*EXERCISE DESCRIPTION:* Pull out every text line of the records below, word for word, and leave the pictures out of your answer.

*EXTRACTED ENTRIES:*

Segment Open

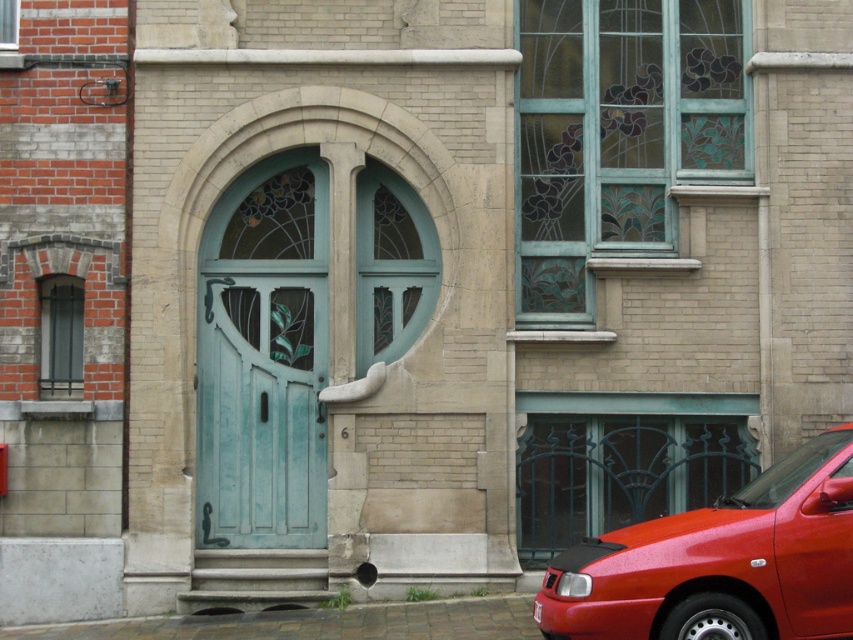
Who is more distant from viewer, (827, 540) or (252, 339)?

Point (252, 339)

Looking at this image, who is more distant from viewer, (614, 552) or (202, 422)?

Positioned behind is point (202, 422).

Where is `shiny red car at lower right`? shiny red car at lower right is located at coordinates (720, 563).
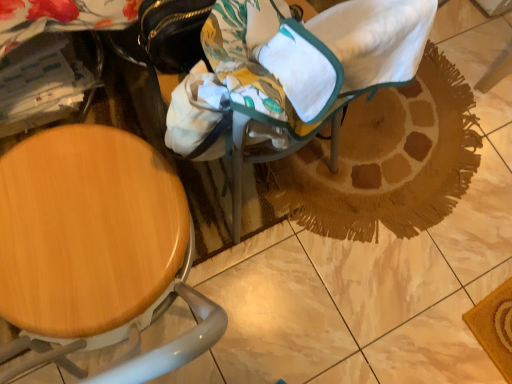
Where is `vacant space in front of brown woven mat at center`? vacant space in front of brown woven mat at center is located at coordinates (351, 312).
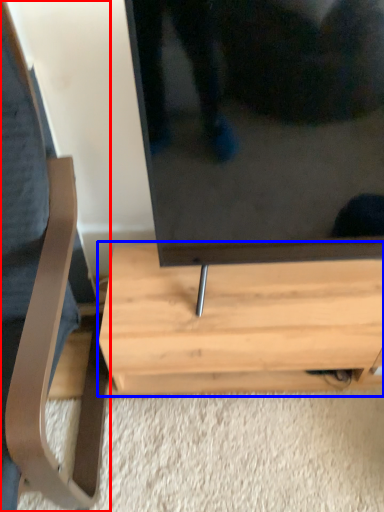
Question: Which point is closer to the camera, furniture (highlighted by a red box) or table (highlighted by a blue box)?

Choices:
 (A) furniture
 (B) table

Answer: (A)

Segment Closed

*SOLUTION BELOW:*
Who is more distant from viewer, (827, 540) or (252, 339)?

Point (252, 339)

Looking at this image, who is more distant from viewer, (614, 552) or (202, 422)?

Positioned behind is point (202, 422).

Where is `shiny red car at lower right`? shiny red car at lower right is located at coordinates (720, 563).
Where is `vacant space in front of brown woven mat at center`? vacant space in front of brown woven mat at center is located at coordinates (351, 312).
Question: Which point is closer to the camera, furniture (highlighted by a red box) or table (highlighted by a blue box)?

Choices:
 (A) furniture
 (B) table

Answer: (A)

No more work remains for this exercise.